Listing from a data collection
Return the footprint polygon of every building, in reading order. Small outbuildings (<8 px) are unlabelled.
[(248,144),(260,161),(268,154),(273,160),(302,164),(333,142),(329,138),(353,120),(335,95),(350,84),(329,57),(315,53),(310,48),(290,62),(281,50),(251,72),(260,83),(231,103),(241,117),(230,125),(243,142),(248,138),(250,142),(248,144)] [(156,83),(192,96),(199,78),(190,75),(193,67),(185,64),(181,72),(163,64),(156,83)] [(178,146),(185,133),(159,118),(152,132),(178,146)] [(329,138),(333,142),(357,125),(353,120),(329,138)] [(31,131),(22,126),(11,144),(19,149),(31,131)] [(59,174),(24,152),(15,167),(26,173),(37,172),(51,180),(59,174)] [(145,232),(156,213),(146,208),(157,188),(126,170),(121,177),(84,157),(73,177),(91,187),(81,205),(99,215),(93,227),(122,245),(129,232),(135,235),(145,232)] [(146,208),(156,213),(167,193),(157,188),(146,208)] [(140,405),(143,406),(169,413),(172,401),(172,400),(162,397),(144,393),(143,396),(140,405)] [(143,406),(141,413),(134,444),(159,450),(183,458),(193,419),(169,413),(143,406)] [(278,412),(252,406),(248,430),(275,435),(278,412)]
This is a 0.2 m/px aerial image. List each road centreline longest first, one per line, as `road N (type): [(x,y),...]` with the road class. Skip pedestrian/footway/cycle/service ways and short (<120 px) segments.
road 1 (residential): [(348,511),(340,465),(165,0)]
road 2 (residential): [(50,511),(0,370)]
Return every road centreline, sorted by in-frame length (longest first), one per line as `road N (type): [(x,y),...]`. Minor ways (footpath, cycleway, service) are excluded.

● Required task
Copy the whole listing above line for line, making no changes.

● Solution to the problem
Return the footprint polygon of every building, in reading order. Small outbuildings (<8 px) are unlabelled.
[(248,144),(260,161),(268,154),(273,160),(302,164),(333,142),(329,138),(353,120),(335,95),(350,84),(329,57),(315,53),(310,48),(290,62),(281,50),(251,72),(260,83),(231,103),(241,117),(230,125),(243,142),(248,138),(250,142),(248,144)] [(156,83),(192,96),(199,78),(190,75),(193,67),(185,64),(181,72),(163,64),(156,83)] [(178,146),(185,133),(159,118),(152,132),(178,146)] [(329,138),(333,142),(357,125),(353,120),(329,138)] [(31,131),(22,126),(11,144),(19,149),(31,131)] [(59,174),(24,152),(15,167),(26,173),(37,172),(51,180),(59,174)] [(145,232),(156,213),(146,208),(157,188),(126,170),(121,177),(84,157),(73,177),(91,187),(81,205),(99,215),(93,227),(122,245),(129,232),(135,235),(145,232)] [(146,208),(156,213),(167,193),(157,188),(146,208)] [(140,405),(143,406),(169,413),(172,401),(172,400),(162,397),(144,393),(143,396),(140,405)] [(143,406),(141,413),(134,444),(159,450),(183,458),(193,419),(169,413),(143,406)] [(278,412),(252,406),(248,430),(275,435),(278,412)]
This is a 0.2 m/px aerial image. List each road centreline longest first, one per line, as `road N (type): [(x,y),...]` with the road class. Skip pedestrian/footway/cycle/service ways and short (<120 px) segments.
road 1 (residential): [(348,511),(340,465),(165,0)]
road 2 (residential): [(50,511),(0,370)]
Return every road centreline, sorted by in-frame length (longest first), one per line as `road N (type): [(x,y),...]`. Minor ways (footpath, cycleway, service) are excluded.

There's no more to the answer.